━━━ Supplied material ━━━
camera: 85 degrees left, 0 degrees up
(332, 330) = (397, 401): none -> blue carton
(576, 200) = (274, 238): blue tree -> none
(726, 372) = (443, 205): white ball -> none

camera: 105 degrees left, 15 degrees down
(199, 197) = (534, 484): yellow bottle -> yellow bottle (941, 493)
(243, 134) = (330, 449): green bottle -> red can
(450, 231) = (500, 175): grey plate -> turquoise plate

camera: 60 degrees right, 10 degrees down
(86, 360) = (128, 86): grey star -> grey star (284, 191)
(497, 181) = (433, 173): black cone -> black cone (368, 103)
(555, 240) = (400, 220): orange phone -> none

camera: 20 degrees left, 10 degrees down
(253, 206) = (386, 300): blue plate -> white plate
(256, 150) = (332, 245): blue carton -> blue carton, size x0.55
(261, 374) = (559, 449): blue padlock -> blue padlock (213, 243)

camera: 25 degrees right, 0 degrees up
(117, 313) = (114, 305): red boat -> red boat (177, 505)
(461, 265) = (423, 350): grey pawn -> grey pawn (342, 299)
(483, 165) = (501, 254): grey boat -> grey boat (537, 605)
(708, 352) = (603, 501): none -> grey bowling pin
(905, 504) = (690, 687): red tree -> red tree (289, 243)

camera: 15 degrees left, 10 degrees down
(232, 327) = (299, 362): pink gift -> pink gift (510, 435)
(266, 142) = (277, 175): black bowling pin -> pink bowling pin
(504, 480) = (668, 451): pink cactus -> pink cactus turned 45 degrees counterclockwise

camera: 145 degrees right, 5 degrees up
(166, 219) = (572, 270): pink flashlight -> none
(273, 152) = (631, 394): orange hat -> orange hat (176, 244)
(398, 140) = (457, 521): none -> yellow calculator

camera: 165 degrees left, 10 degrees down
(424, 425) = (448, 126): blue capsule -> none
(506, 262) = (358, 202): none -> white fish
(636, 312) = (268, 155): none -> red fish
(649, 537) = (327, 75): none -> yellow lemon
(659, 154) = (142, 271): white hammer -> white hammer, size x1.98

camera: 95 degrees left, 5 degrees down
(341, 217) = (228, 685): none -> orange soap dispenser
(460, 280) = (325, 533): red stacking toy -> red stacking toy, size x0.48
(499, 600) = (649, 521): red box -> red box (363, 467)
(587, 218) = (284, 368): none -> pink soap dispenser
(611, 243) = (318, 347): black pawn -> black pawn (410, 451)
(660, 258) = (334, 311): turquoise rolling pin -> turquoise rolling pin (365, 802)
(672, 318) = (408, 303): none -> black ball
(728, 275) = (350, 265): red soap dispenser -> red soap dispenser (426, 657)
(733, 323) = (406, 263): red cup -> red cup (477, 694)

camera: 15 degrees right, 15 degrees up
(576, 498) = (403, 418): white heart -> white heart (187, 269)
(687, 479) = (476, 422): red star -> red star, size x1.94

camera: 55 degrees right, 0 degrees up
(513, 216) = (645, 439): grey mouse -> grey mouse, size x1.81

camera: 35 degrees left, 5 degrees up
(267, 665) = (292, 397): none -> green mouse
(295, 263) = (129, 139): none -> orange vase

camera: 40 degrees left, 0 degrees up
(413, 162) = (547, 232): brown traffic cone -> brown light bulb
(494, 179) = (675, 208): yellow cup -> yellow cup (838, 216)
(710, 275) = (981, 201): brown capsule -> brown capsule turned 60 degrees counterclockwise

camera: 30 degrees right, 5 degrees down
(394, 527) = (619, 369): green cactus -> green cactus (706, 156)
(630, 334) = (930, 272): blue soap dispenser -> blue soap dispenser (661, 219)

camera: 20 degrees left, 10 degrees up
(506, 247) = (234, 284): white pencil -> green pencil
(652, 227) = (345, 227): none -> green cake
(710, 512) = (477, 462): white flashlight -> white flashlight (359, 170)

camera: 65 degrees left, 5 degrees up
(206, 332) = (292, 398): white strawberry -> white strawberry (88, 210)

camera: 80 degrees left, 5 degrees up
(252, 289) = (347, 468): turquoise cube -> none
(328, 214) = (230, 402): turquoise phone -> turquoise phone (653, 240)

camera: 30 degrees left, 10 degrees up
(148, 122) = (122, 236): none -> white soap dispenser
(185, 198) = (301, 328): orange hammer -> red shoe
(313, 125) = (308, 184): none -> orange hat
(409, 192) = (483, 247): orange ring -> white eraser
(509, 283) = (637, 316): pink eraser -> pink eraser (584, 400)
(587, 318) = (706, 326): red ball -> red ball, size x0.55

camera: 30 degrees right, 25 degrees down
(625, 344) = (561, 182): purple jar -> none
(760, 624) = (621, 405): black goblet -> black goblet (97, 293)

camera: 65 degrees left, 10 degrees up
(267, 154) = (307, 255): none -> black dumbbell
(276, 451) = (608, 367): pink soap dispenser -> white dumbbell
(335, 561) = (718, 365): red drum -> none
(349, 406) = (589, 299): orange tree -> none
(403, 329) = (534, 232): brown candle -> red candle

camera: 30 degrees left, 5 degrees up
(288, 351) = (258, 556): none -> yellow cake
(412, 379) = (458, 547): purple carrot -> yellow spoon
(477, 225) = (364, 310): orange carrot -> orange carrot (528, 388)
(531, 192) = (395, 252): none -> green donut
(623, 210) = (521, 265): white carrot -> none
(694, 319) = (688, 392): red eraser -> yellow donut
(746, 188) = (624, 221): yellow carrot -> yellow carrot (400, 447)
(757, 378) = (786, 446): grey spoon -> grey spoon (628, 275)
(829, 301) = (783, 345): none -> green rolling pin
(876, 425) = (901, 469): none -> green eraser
━━━
* _Work order_:
Exactly repeat the lines above, from the opening line through the one with "(253, 206) = (386, 300): blue", and include nothing else.

* _Exercise answer_:
camera: 85 degrees left, 0 degrees up
(332, 330) = (397, 401): none -> blue carton
(576, 200) = (274, 238): blue tree -> none
(726, 372) = (443, 205): white ball -> none

camera: 105 degrees left, 15 degrees down
(199, 197) = (534, 484): yellow bottle -> yellow bottle (941, 493)
(243, 134) = (330, 449): green bottle -> red can
(450, 231) = (500, 175): grey plate -> turquoise plate

camera: 60 degrees right, 10 degrees down
(86, 360) = (128, 86): grey star -> grey star (284, 191)
(497, 181) = (433, 173): black cone -> black cone (368, 103)
(555, 240) = (400, 220): orange phone -> none

camera: 20 degrees left, 10 degrees down
(253, 206) = (386, 300): blue plate -> white plate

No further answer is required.